== Source material
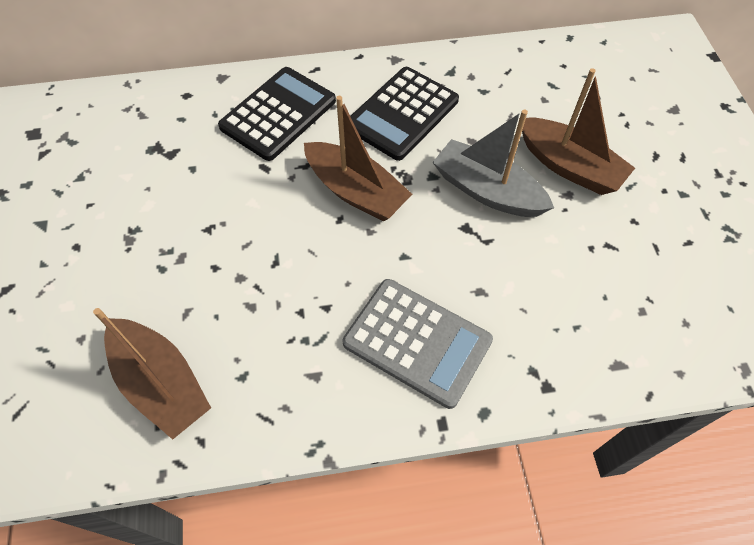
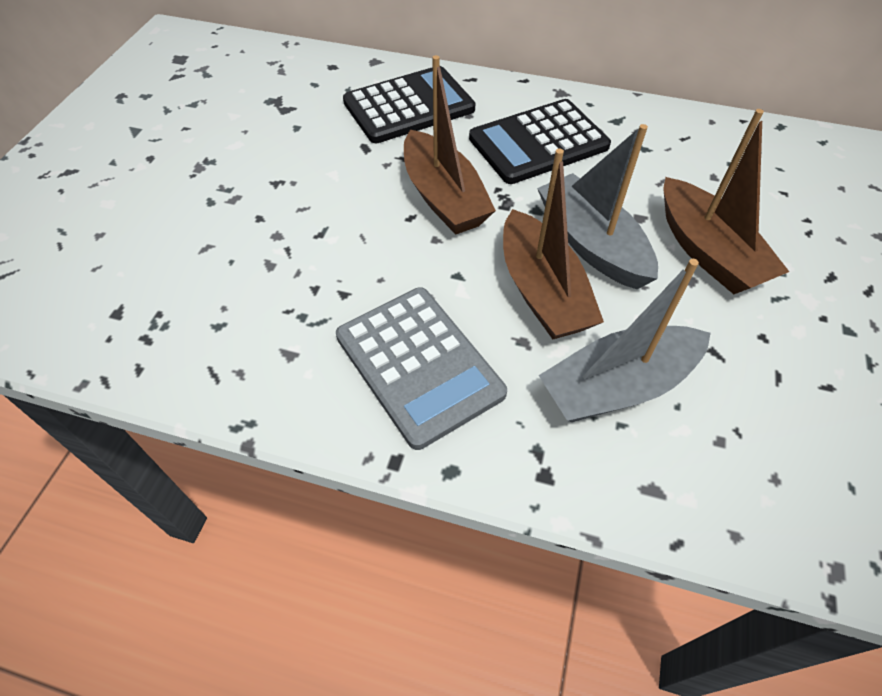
camera: 25 degrees right, 5 degrees down
(161, 383) = (139, 301): brown boat -> brown boat (542, 291)
(560, 299) = (618, 386): none -> grey boat

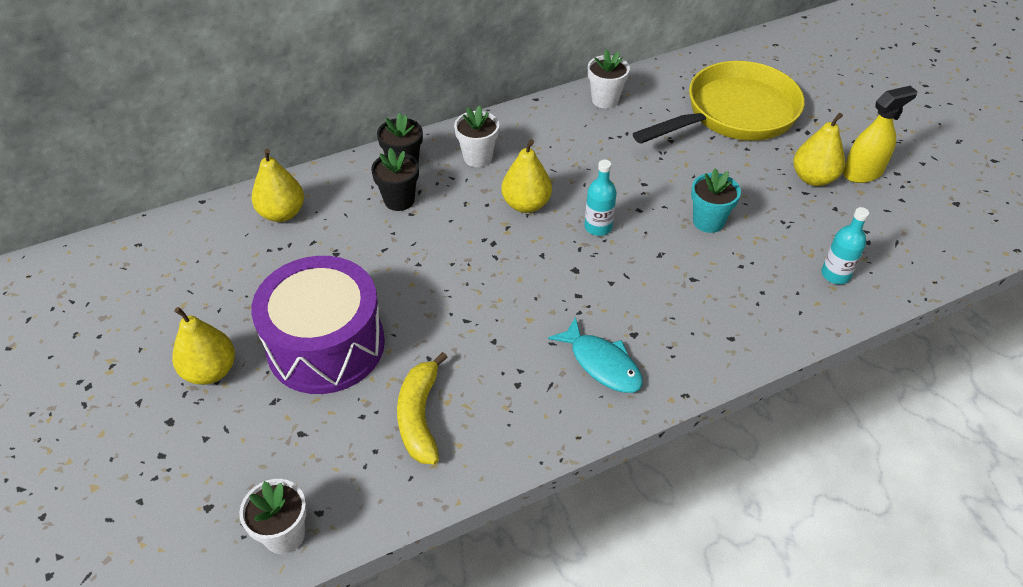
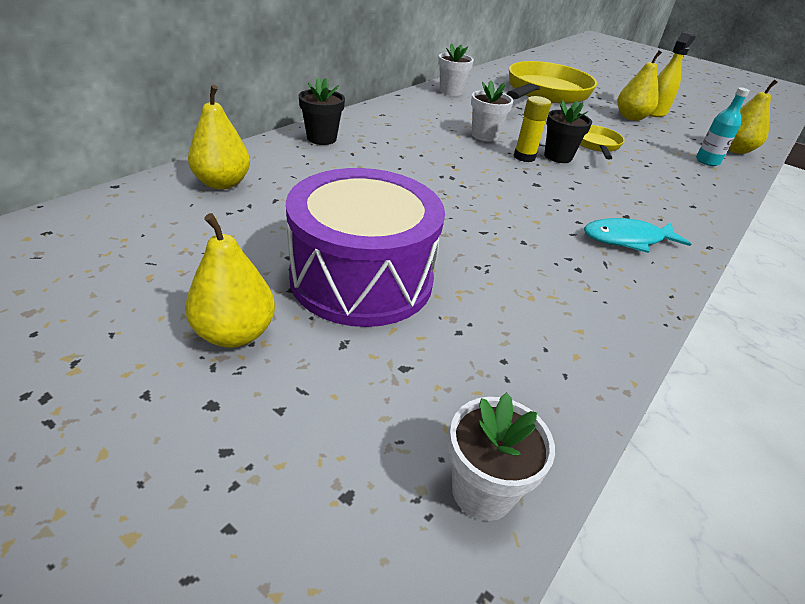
camera: 30 degrees left, 10 degrees down
(399, 200) = (339, 160): black flower pot -> black flower pot (558, 157)
(419, 416) = (518, 316): yellow banana -> none
(478, 157) = (384, 128): white flower pot -> white flower pot (484, 135)
(526, 204) = (454, 151): yellow pear -> yellow pear (734, 150)
(598, 227) = (524, 157): turquoise bottle -> yellow glue stick
(602, 364) = (627, 239): turquoise fish -> turquoise fish turned 150 degrees clockwise
(708, 221) = (596, 145): turquoise flower pot -> yellow pan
====
- _What needs to be done_
The number of lines in the data holding the string "boat" is the whole answer.

- _Solution to the problem_
2